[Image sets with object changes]
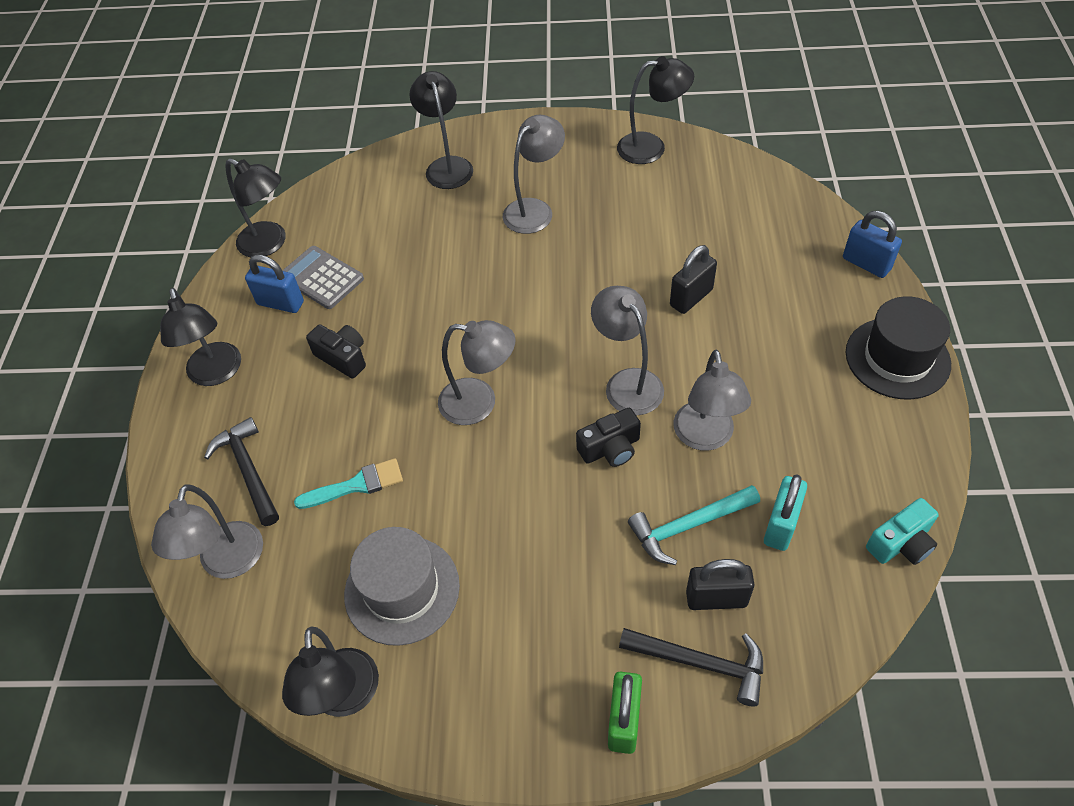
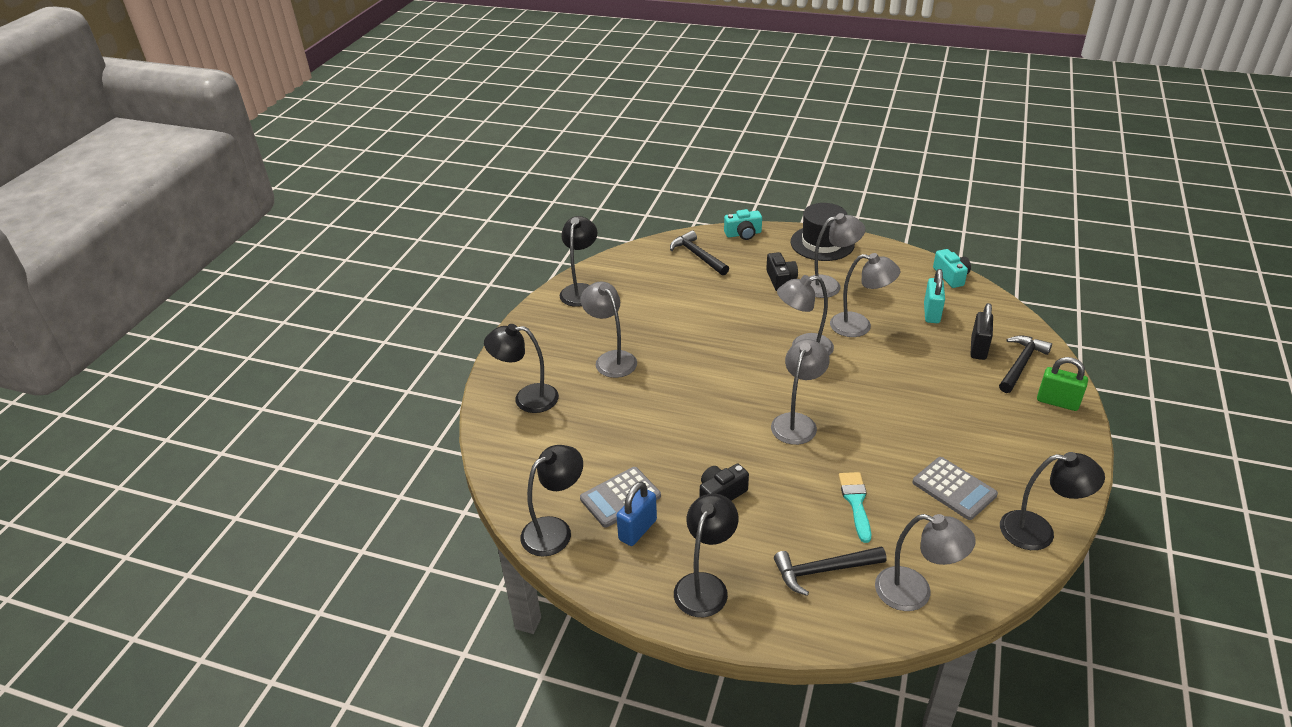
camera: 75 degrees left, 15 degrees down
black lamp [160,288,241,386] -> black lamp turned 60 degrees counterclockwise [674,494,738,617]
grey hat [344,527,460,646] -> grey calculator [912,457,998,520]
black camera [576,408,641,467] -> black camera moved to [766,252,798,291]
turquoise hammer [628,485,760,565] -> none
black padlock [670,245,717,314] -> none
turquoise padlock [764,474,807,551] -> turquoise padlock turned 60 degrees clockwise [924,269,945,323]
blue padlock [843,211,902,278] -> turquoise camera [724,209,762,240]
none -> black hammer [670,230,729,276]
none -> grey lamp [810,213,865,298]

▶ [Exercise goal]:
Leave out the pictures; repeat the data exactly.

▶ [Reply]:
camera: 75 degrees left, 15 degrees down
black lamp [160,288,241,386] -> black lamp turned 60 degrees counterclockwise [674,494,738,617]
grey hat [344,527,460,646] -> grey calculator [912,457,998,520]
black camera [576,408,641,467] -> black camera moved to [766,252,798,291]
turquoise hammer [628,485,760,565] -> none
black padlock [670,245,717,314] -> none
turquoise padlock [764,474,807,551] -> turquoise padlock turned 60 degrees clockwise [924,269,945,323]
blue padlock [843,211,902,278] -> turquoise camera [724,209,762,240]
none -> black hammer [670,230,729,276]
none -> grey lamp [810,213,865,298]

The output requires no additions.